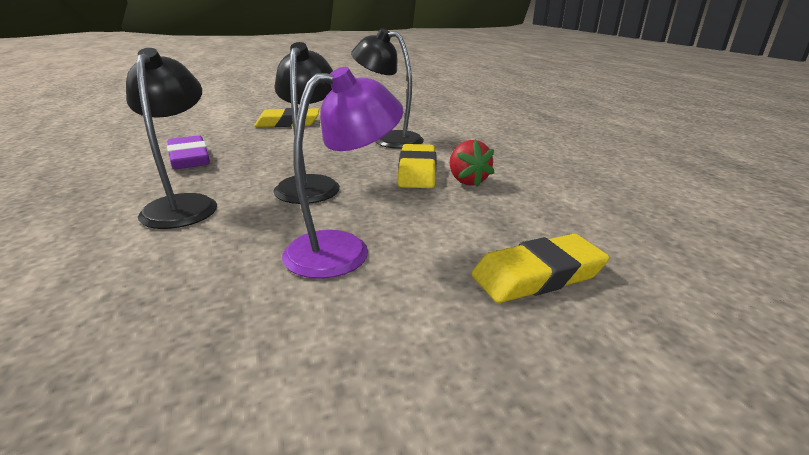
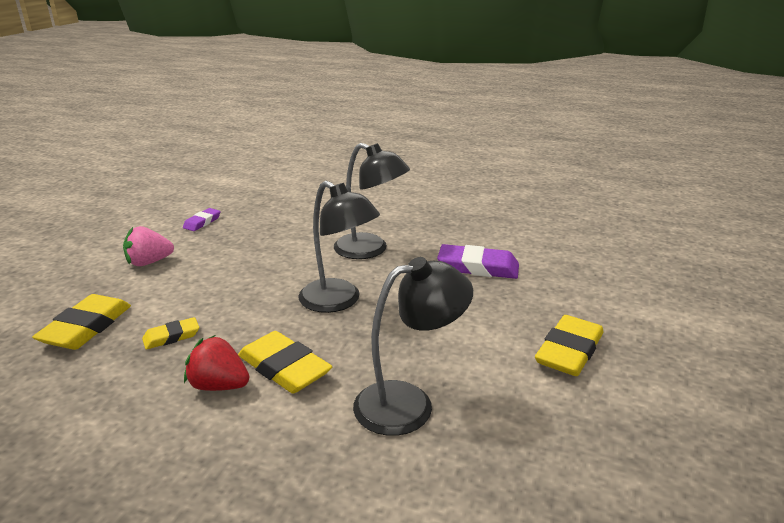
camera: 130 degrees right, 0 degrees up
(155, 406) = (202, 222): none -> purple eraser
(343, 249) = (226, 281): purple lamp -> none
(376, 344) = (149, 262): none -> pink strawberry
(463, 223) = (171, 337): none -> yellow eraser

---

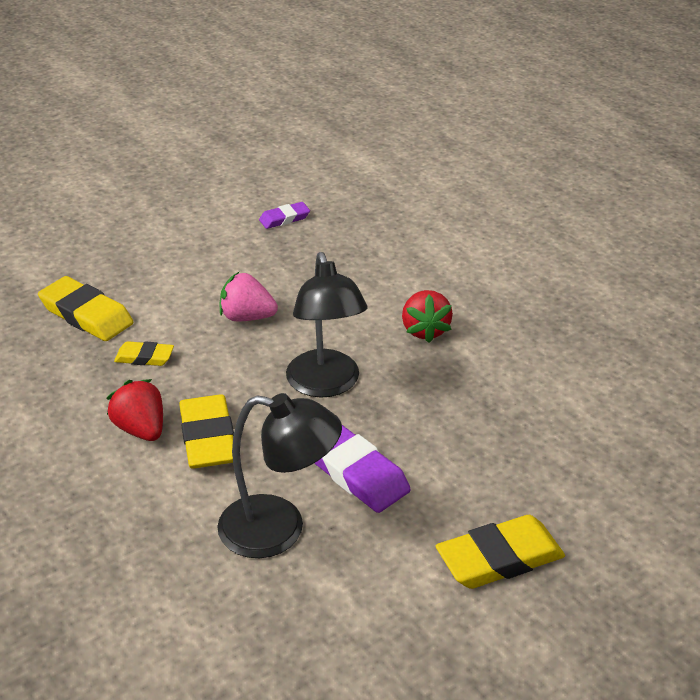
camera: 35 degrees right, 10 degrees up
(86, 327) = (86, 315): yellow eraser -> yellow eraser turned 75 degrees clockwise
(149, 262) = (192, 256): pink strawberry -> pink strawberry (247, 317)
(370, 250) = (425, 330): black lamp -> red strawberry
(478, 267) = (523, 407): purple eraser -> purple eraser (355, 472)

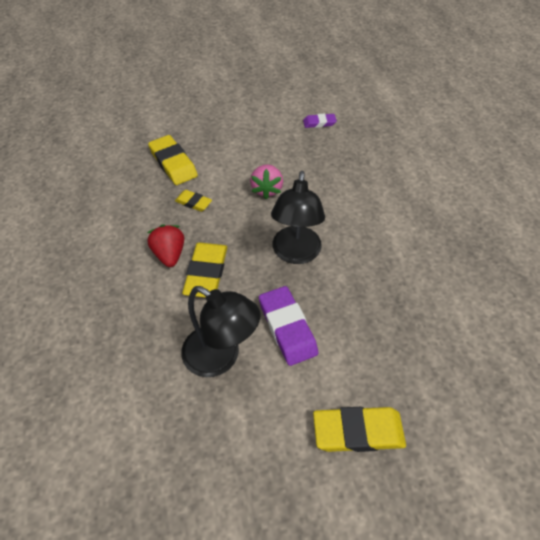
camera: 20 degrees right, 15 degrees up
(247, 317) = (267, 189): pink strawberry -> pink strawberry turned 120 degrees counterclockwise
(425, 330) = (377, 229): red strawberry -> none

---

Problem details - Above are the records; print exactly the lines from the line with "camera: 130 degrees right, 0 degrees up" to the line with "(463, 223) = (171, 337): none", including both, and nothing else.

Solution to this task -
camera: 130 degrees right, 0 degrees up
(155, 406) = (202, 222): none -> purple eraser
(343, 249) = (226, 281): purple lamp -> none
(376, 344) = (149, 262): none -> pink strawberry
(463, 223) = (171, 337): none -> yellow eraser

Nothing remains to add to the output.